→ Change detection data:
..............................
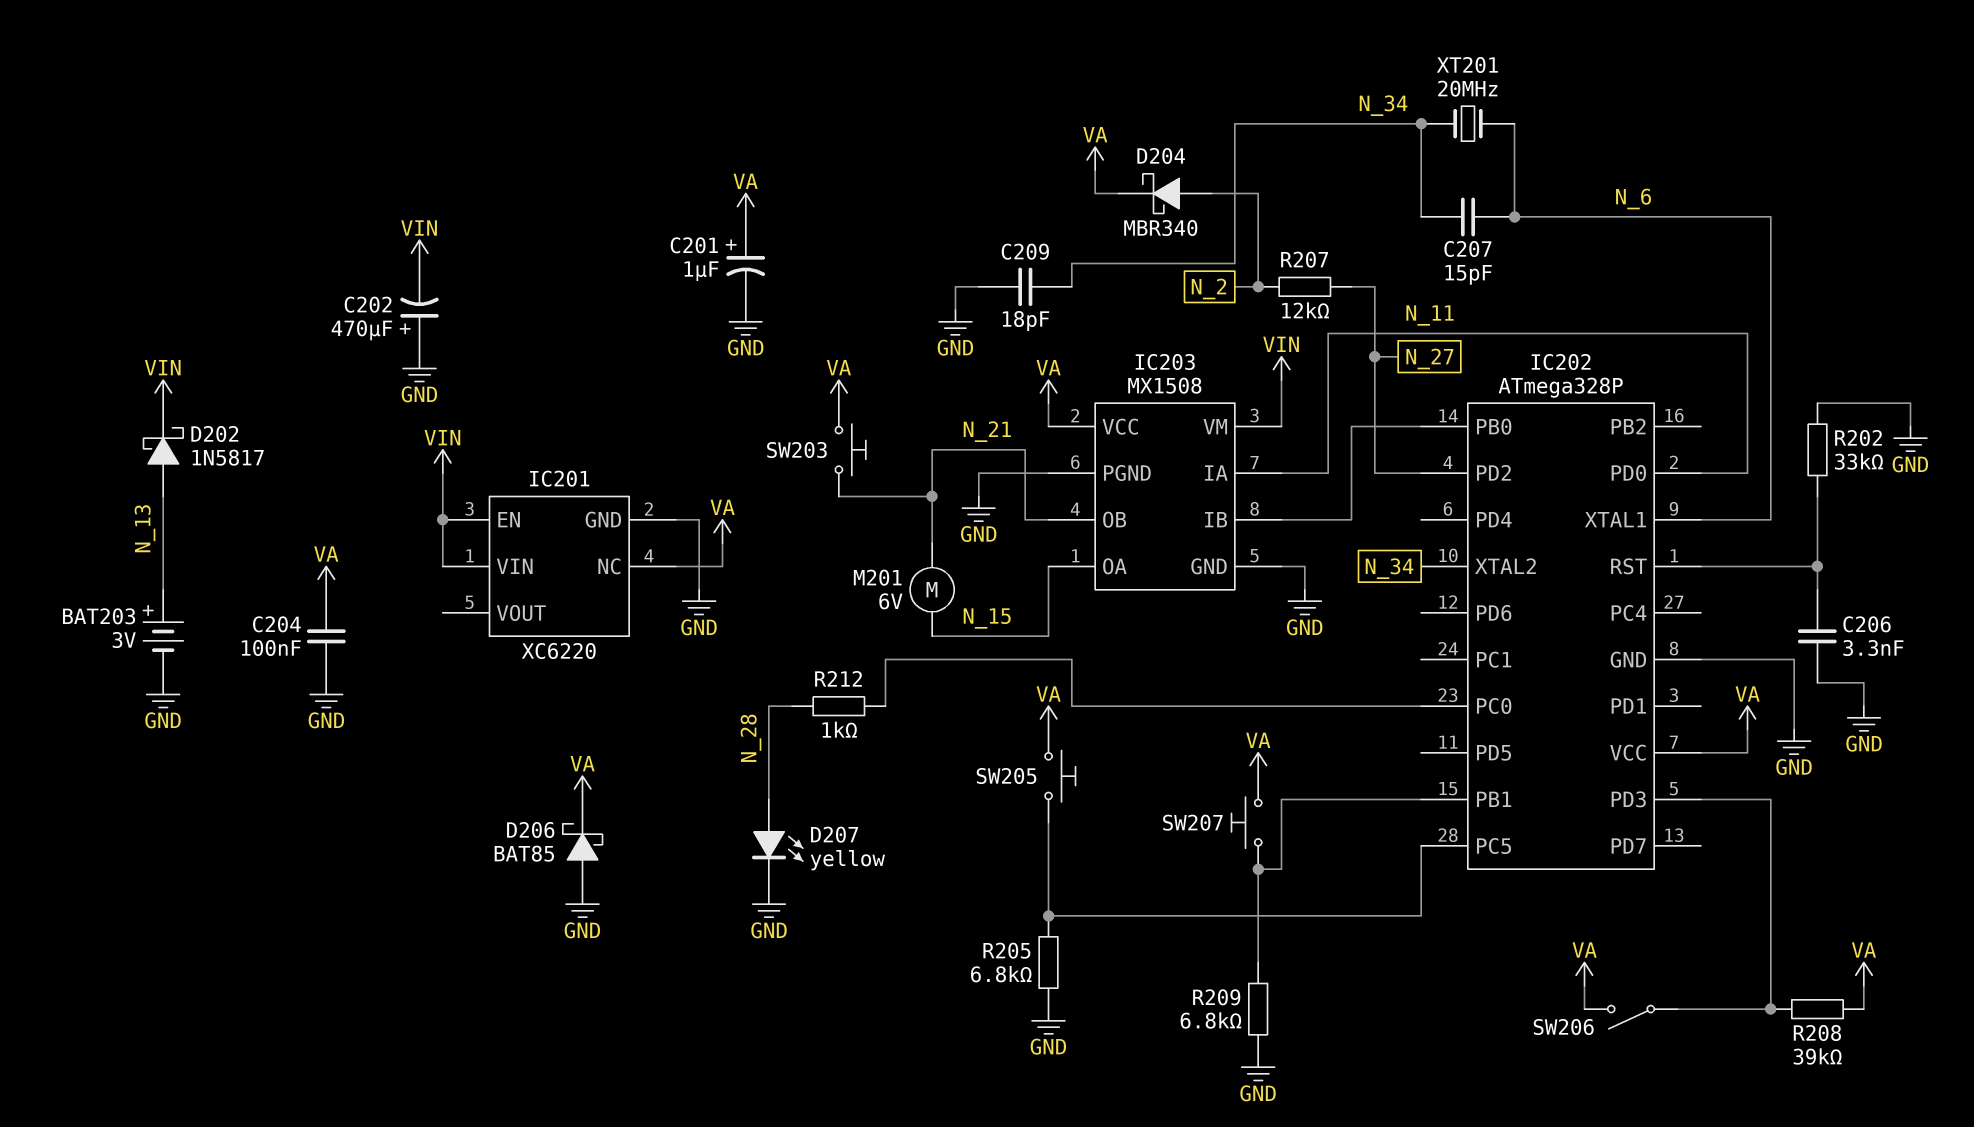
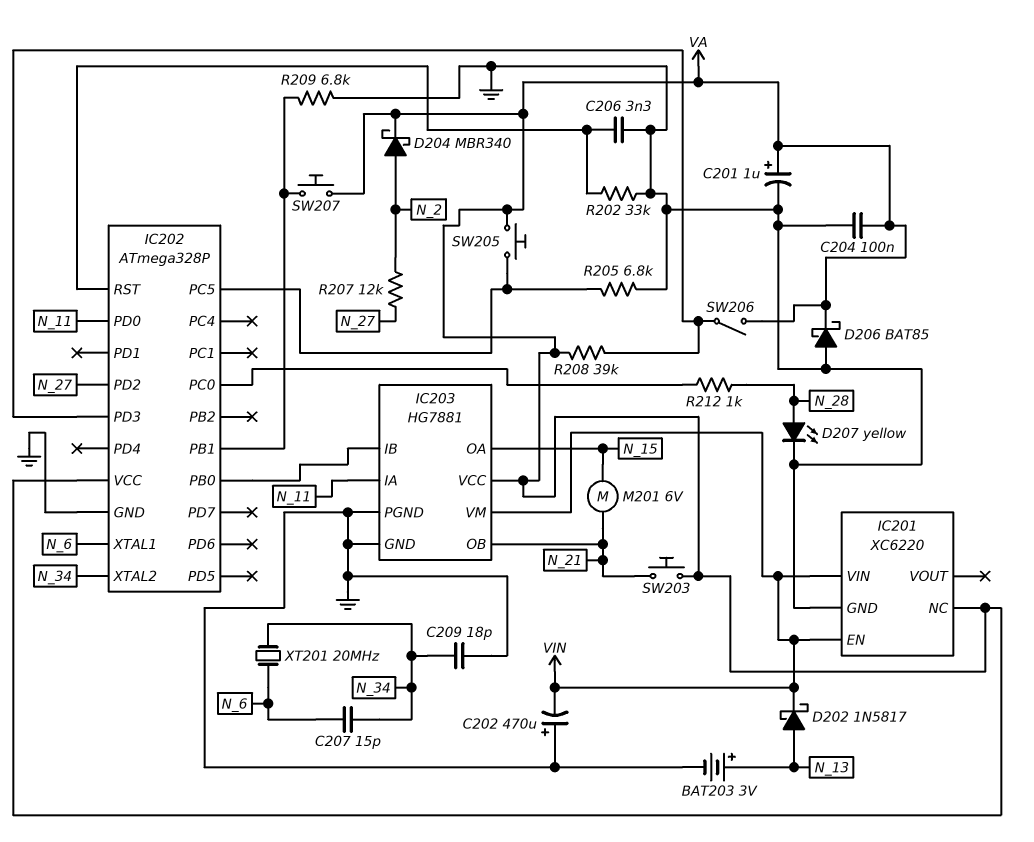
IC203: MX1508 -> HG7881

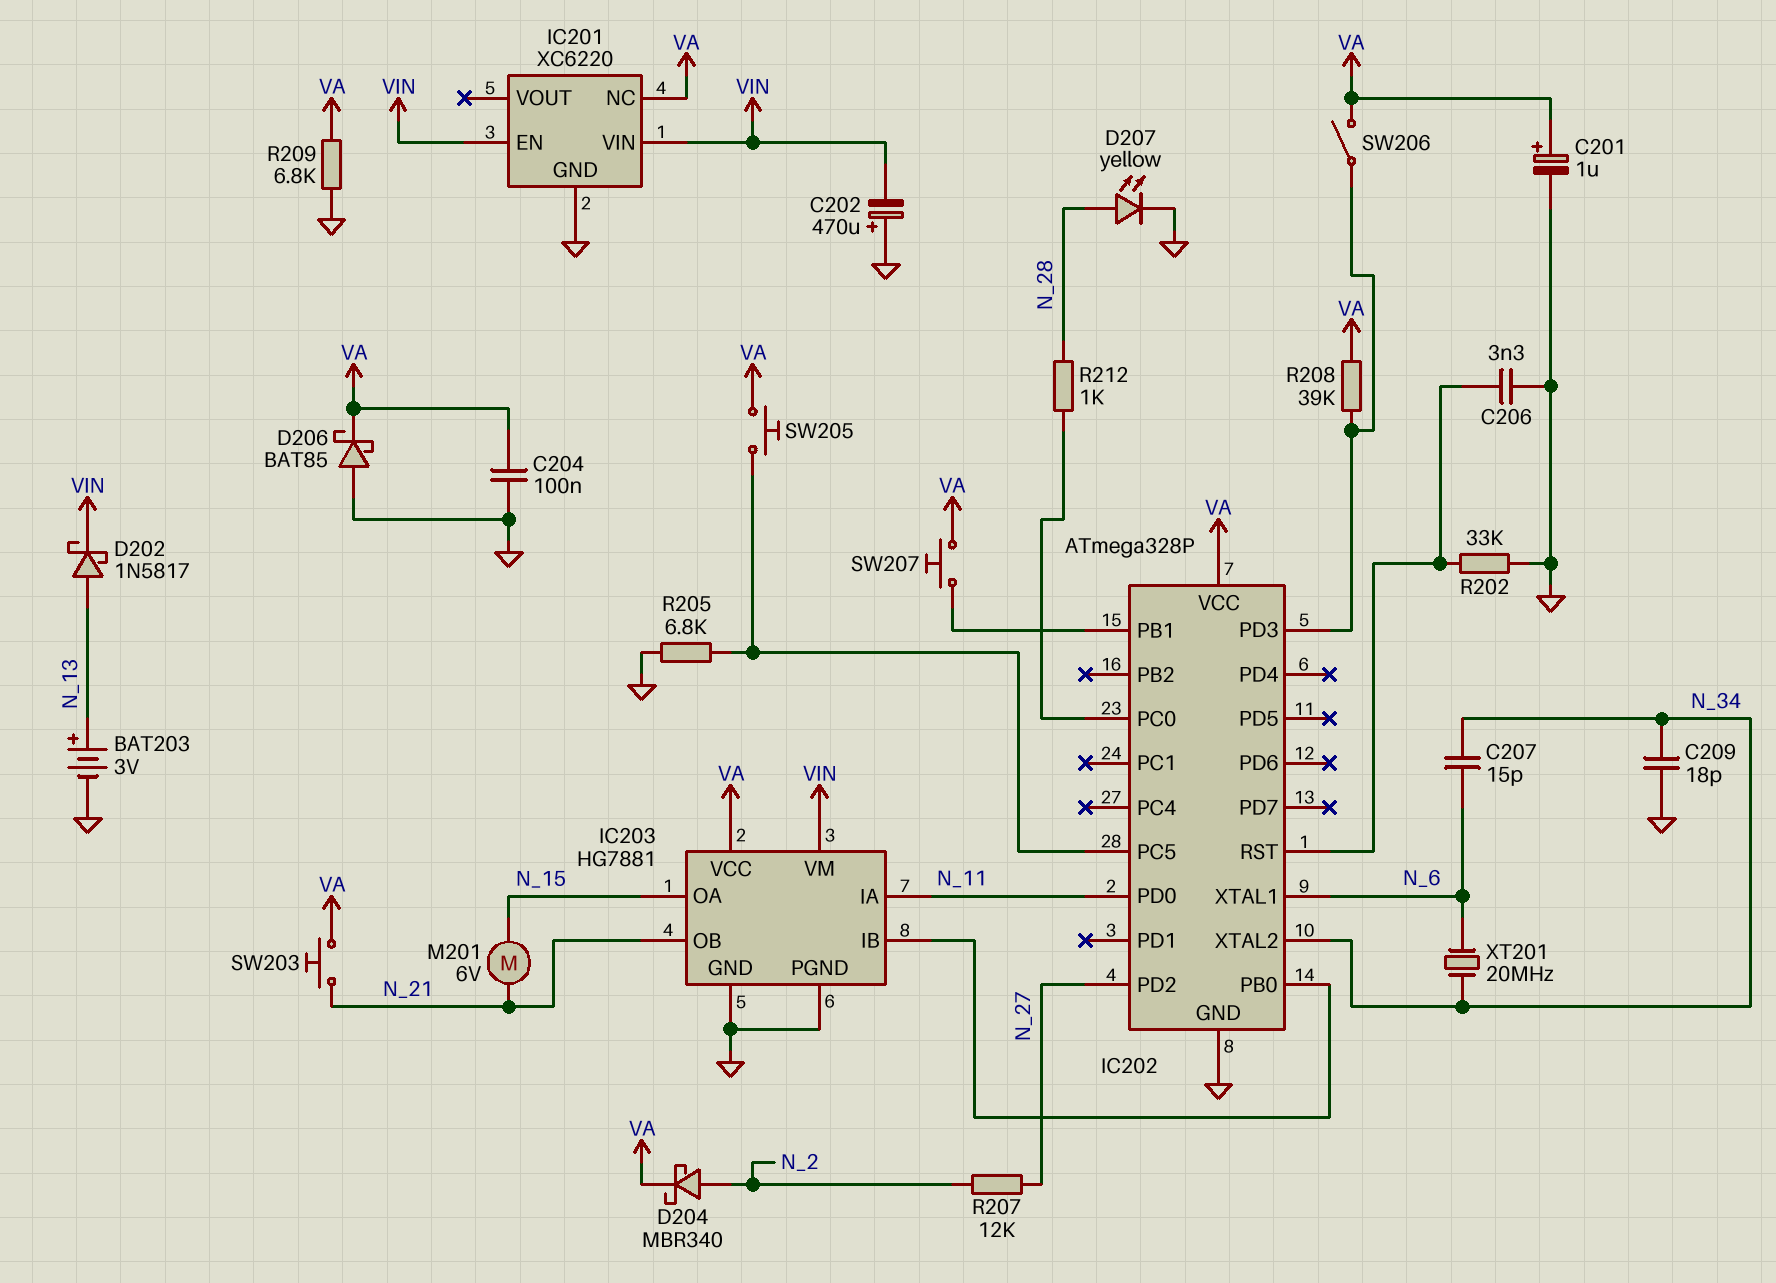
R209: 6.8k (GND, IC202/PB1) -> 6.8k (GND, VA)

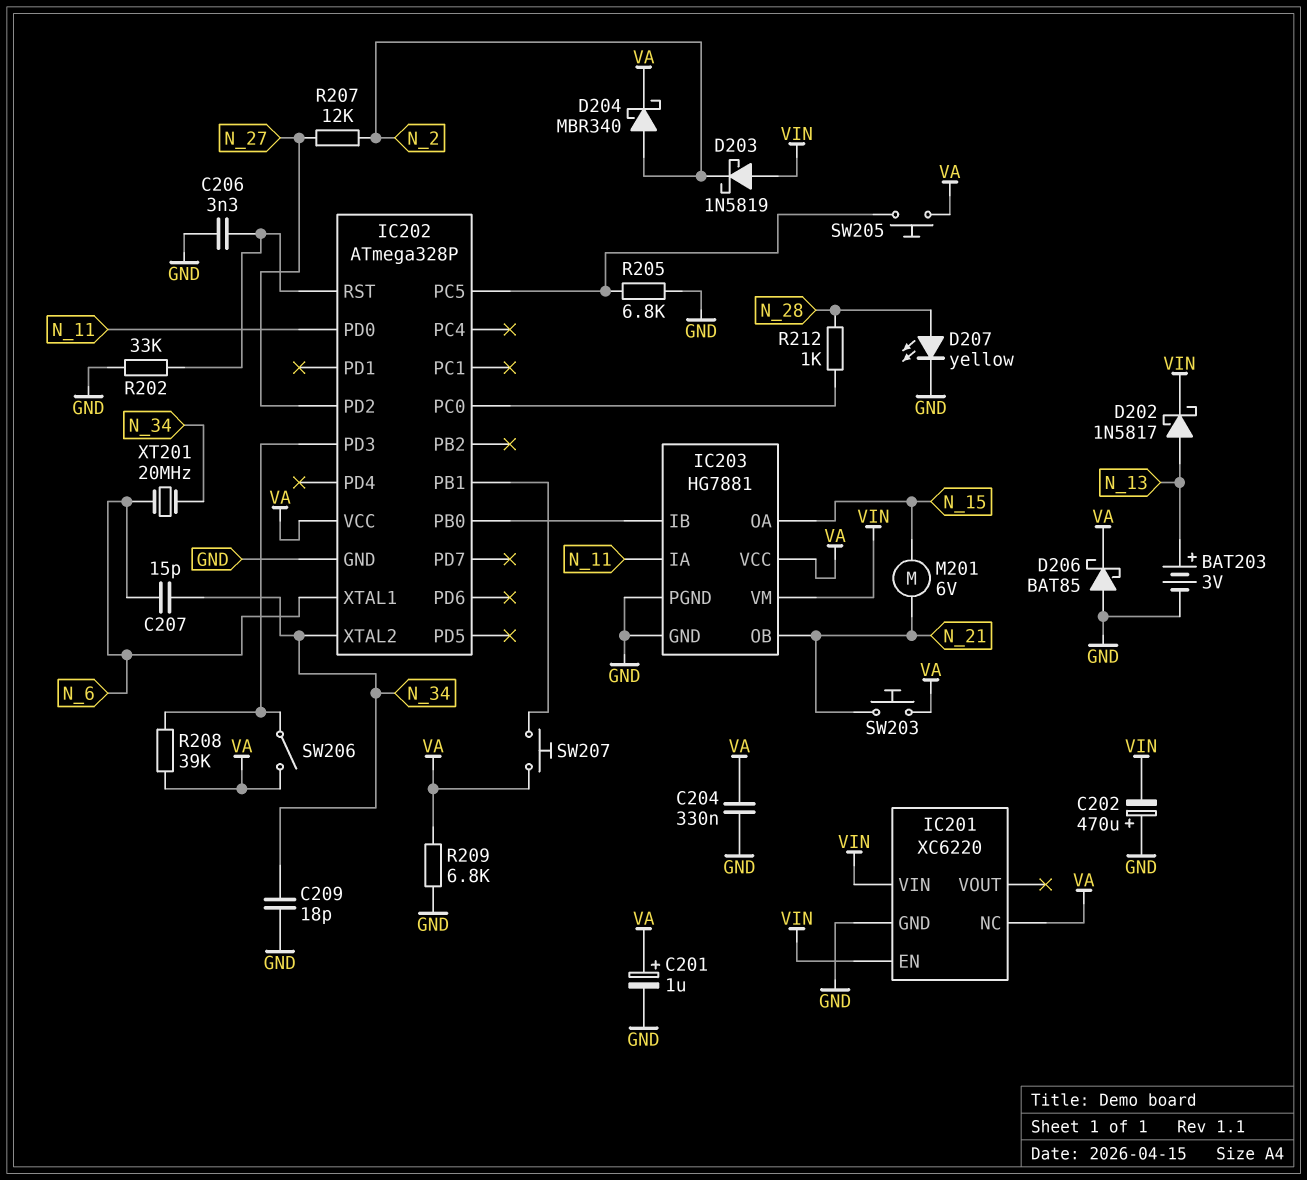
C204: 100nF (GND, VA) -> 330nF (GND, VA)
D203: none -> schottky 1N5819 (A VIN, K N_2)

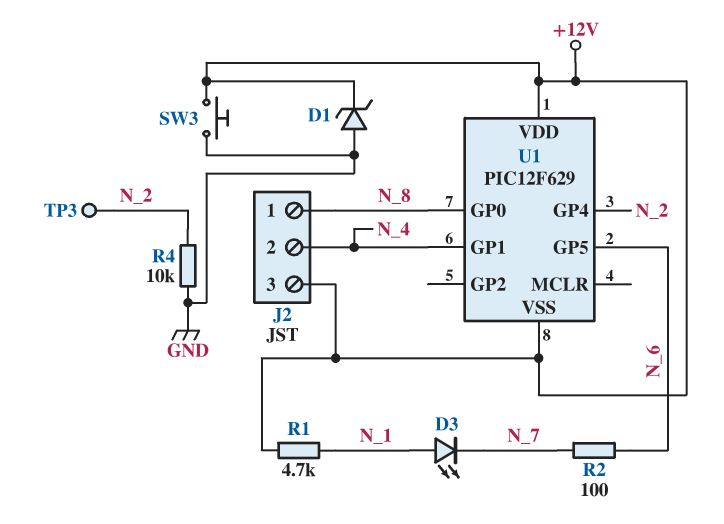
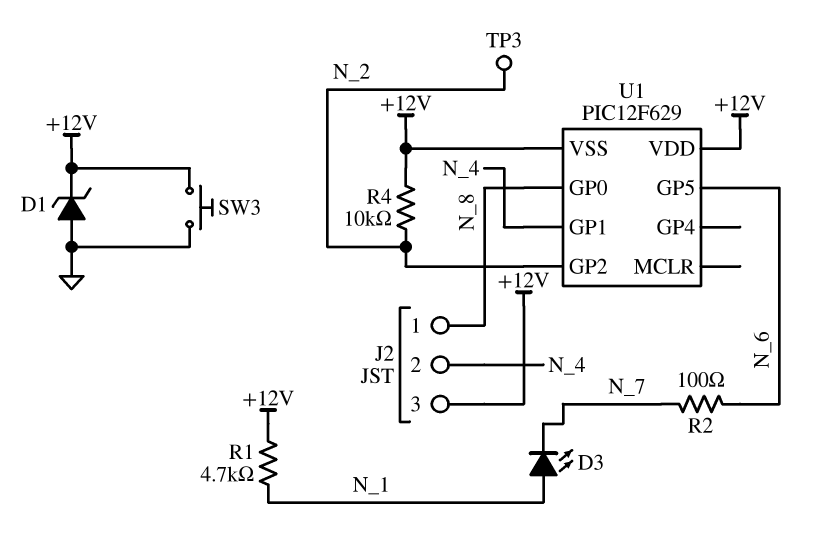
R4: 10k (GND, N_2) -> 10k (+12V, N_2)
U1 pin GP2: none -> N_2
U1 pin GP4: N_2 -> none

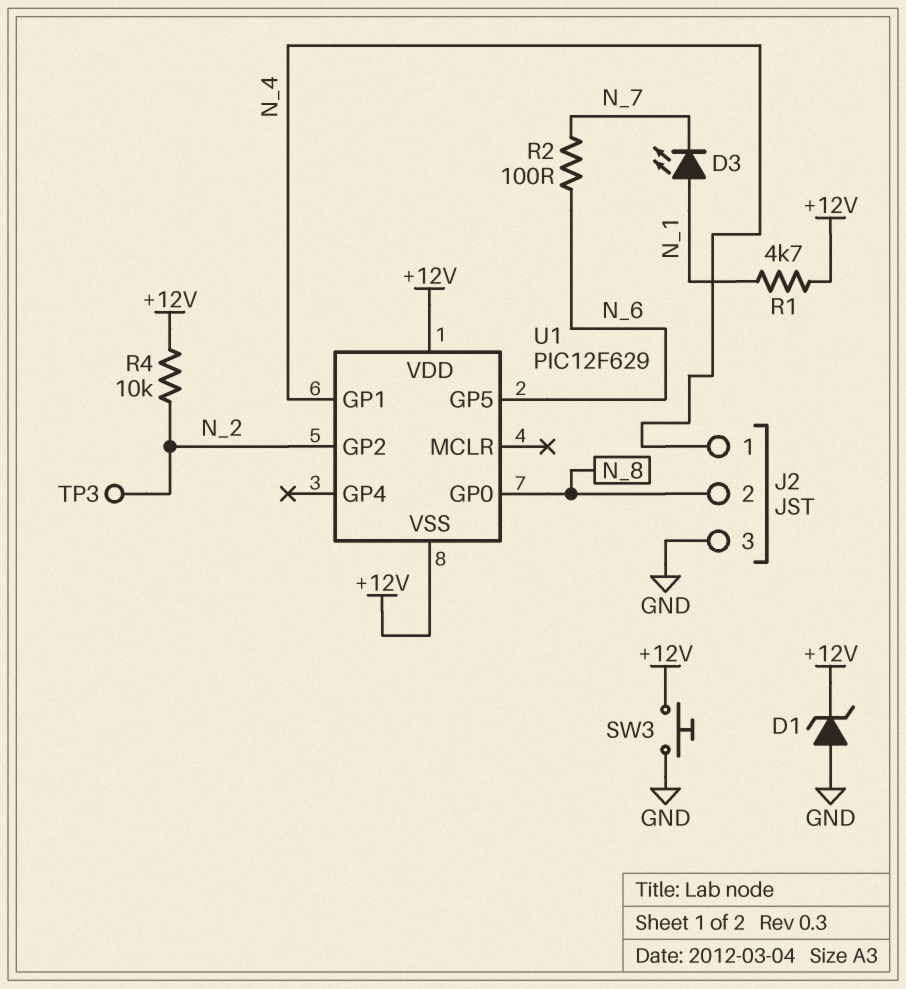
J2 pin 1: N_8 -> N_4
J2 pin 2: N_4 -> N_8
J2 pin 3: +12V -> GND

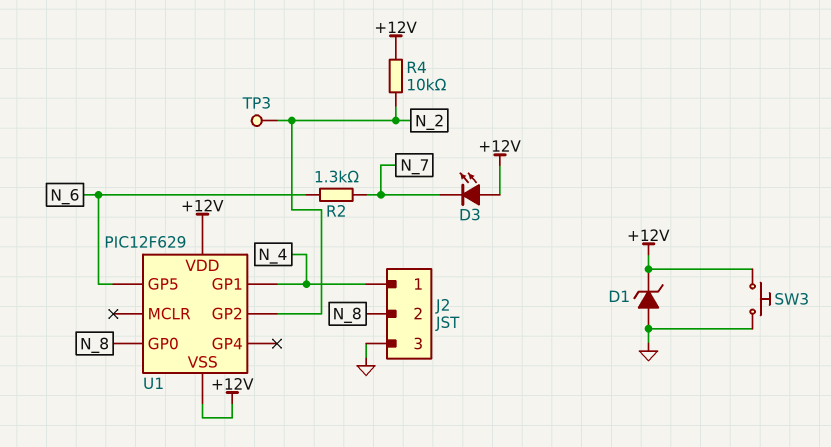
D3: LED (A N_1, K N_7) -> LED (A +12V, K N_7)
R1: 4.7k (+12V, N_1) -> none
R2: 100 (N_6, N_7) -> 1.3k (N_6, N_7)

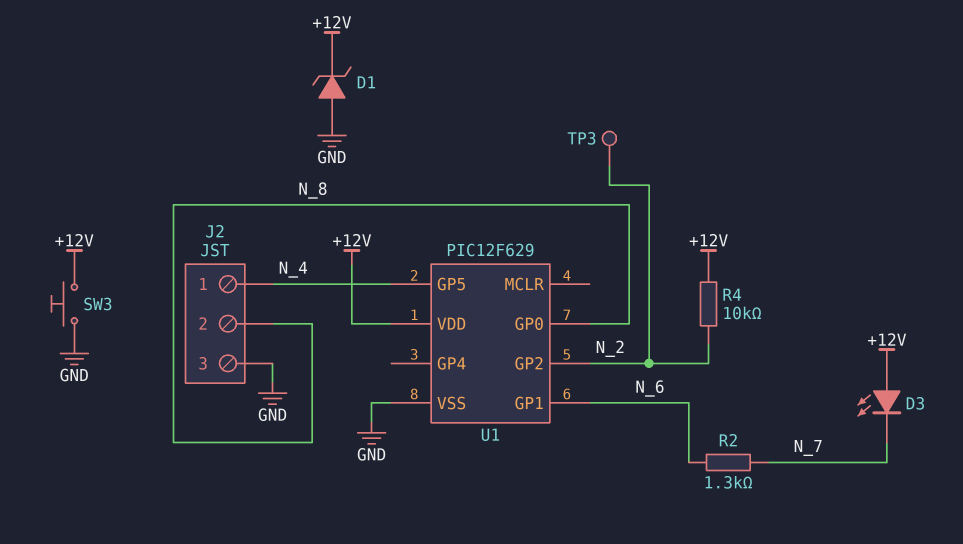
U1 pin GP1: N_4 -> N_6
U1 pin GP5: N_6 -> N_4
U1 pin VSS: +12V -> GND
..............................
→ Work instructions: Your copy should match the records above exactly, except that it contains no pictures.

→ Answer to the problem:
IC203: MX1508 -> HG7881

R209: 6.8k (GND, IC202/PB1) -> 6.8k (GND, VA)

C204: 100nF (GND, VA) -> 330nF (GND, VA)
D203: none -> schottky 1N5819 (A VIN, K N_2)

R4: 10k (GND, N_2) -> 10k (+12V, N_2)
U1 pin GP2: none -> N_2
U1 pin GP4: N_2 -> none

J2 pin 1: N_8 -> N_4
J2 pin 2: N_4 -> N_8
J2 pin 3: +12V -> GND

D3: LED (A N_1, K N_7) -> LED (A +12V, K N_7)
R1: 4.7k (+12V, N_1) -> none
R2: 100 (N_6, N_7) -> 1.3k (N_6, N_7)

U1 pin GP1: N_4 -> N_6
U1 pin GP5: N_6 -> N_4
U1 pin VSS: +12V -> GND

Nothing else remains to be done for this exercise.